═══ Entries supplied

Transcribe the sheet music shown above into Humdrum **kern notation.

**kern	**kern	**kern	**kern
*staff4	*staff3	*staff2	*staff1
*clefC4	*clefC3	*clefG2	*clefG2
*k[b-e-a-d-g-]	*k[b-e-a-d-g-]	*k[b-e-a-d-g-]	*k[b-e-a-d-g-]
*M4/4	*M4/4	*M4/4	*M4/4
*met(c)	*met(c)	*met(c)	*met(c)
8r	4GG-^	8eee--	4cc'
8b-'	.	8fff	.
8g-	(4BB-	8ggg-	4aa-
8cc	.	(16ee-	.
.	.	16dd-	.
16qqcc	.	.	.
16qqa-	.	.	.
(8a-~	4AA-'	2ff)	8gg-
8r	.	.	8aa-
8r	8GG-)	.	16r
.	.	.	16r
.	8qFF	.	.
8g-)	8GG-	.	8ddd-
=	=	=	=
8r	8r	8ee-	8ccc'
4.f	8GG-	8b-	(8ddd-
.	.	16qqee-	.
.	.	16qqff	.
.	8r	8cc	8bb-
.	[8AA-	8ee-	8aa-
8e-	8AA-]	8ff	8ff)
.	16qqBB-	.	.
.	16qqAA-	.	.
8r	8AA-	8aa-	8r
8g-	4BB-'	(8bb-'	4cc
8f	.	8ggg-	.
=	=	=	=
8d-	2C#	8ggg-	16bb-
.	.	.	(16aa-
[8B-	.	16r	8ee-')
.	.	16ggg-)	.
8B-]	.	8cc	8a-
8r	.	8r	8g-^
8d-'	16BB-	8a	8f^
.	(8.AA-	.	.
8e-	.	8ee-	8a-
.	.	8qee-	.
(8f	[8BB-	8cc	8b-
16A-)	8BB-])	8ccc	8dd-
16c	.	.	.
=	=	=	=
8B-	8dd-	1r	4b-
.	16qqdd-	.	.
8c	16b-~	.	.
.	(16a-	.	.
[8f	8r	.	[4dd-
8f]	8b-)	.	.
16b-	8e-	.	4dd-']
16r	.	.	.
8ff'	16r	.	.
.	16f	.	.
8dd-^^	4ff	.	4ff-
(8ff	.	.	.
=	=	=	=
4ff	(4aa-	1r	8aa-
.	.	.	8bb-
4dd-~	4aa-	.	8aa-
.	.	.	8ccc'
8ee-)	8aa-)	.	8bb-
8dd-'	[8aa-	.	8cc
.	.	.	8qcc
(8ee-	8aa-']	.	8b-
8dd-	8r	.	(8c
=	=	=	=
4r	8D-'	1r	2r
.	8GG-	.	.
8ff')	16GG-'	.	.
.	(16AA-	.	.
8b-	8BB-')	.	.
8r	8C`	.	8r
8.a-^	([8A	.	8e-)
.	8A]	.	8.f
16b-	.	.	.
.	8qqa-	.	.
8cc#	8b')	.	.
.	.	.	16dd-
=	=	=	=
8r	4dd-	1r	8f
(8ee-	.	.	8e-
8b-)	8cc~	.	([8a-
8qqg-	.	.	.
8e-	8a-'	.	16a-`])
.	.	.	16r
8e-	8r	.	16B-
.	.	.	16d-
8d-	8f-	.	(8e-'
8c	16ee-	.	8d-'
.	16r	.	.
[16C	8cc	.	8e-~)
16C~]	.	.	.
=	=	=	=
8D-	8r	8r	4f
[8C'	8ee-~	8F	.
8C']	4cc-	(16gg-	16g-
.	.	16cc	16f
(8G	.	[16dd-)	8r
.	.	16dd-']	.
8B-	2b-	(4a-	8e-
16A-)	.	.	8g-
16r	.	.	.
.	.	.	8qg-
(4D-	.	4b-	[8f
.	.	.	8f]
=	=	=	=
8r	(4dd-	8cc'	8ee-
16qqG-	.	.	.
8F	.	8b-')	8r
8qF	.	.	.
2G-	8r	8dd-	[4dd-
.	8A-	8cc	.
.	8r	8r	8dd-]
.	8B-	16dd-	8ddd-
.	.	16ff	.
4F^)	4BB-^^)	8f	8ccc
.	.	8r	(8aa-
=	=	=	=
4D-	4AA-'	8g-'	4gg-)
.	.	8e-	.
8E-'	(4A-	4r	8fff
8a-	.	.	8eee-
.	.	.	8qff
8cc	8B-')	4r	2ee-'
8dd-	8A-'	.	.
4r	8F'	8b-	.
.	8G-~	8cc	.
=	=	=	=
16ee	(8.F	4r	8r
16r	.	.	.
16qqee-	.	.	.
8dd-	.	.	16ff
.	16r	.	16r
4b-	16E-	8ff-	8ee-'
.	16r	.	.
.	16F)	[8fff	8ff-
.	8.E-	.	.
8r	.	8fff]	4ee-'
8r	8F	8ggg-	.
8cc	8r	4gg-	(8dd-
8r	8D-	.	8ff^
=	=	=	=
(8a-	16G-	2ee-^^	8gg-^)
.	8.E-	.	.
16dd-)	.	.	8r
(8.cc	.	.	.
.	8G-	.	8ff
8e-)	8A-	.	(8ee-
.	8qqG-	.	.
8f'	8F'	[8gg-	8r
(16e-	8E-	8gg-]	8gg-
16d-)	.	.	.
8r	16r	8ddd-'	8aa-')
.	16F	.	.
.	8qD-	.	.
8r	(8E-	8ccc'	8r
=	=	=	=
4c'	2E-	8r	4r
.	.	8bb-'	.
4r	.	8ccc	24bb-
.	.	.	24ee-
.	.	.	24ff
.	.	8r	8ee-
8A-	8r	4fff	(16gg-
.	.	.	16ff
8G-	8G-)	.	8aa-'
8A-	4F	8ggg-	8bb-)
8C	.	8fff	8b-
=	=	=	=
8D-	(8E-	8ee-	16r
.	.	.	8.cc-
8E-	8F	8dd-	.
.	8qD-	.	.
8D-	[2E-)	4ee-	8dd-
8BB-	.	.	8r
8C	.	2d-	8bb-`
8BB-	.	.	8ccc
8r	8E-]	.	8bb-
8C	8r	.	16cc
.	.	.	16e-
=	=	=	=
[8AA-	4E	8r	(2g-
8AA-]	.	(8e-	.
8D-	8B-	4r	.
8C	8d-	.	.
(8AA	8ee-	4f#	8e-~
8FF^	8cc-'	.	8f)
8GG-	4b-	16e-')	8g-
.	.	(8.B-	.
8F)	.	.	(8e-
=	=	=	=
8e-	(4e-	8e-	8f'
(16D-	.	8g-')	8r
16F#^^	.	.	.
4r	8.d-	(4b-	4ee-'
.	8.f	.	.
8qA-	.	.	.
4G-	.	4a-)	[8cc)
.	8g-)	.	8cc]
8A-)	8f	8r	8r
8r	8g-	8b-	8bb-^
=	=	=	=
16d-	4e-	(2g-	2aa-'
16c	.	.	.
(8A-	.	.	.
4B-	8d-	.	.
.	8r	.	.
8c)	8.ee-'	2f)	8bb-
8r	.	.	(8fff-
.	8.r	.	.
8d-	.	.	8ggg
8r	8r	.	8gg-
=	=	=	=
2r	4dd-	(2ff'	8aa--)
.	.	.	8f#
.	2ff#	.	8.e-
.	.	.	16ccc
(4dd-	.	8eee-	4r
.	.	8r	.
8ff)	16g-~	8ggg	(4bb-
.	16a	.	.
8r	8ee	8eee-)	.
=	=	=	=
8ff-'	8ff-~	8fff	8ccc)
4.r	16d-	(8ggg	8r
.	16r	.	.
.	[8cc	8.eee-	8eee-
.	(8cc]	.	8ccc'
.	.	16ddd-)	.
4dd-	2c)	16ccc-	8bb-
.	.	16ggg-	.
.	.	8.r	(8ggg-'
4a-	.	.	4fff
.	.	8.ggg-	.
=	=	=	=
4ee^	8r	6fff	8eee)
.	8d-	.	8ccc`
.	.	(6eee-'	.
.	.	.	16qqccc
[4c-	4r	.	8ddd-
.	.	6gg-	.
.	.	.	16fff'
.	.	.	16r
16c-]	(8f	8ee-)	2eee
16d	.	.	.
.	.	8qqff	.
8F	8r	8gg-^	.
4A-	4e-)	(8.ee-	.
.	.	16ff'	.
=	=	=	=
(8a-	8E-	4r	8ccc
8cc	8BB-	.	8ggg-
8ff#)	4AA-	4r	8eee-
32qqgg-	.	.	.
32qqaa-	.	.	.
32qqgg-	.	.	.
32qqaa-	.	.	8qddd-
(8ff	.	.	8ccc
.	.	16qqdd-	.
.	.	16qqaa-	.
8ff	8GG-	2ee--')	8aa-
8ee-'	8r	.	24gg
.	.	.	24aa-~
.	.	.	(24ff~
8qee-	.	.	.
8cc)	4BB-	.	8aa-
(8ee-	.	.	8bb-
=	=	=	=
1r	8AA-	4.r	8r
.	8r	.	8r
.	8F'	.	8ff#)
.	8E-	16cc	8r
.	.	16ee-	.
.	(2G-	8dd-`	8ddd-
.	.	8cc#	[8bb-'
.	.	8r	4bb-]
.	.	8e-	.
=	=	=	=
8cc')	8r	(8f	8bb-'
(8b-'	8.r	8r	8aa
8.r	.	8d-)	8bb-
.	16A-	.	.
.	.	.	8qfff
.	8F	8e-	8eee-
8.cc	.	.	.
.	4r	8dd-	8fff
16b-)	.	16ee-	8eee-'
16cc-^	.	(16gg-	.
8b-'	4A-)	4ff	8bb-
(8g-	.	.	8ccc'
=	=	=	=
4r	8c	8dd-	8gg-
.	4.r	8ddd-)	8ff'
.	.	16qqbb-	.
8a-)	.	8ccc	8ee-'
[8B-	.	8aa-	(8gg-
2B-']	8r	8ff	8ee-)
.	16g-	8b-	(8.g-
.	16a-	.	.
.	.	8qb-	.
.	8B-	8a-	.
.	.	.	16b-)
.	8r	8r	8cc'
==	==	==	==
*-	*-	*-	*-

══════

■ Do this ■
Please find each line in the material above that contains the string "kern", and copy those lines.

■ Solution ■
Transcribe the sheet music shown above into Humdrum **kern notation.
**kern	**kern	**kern	**kern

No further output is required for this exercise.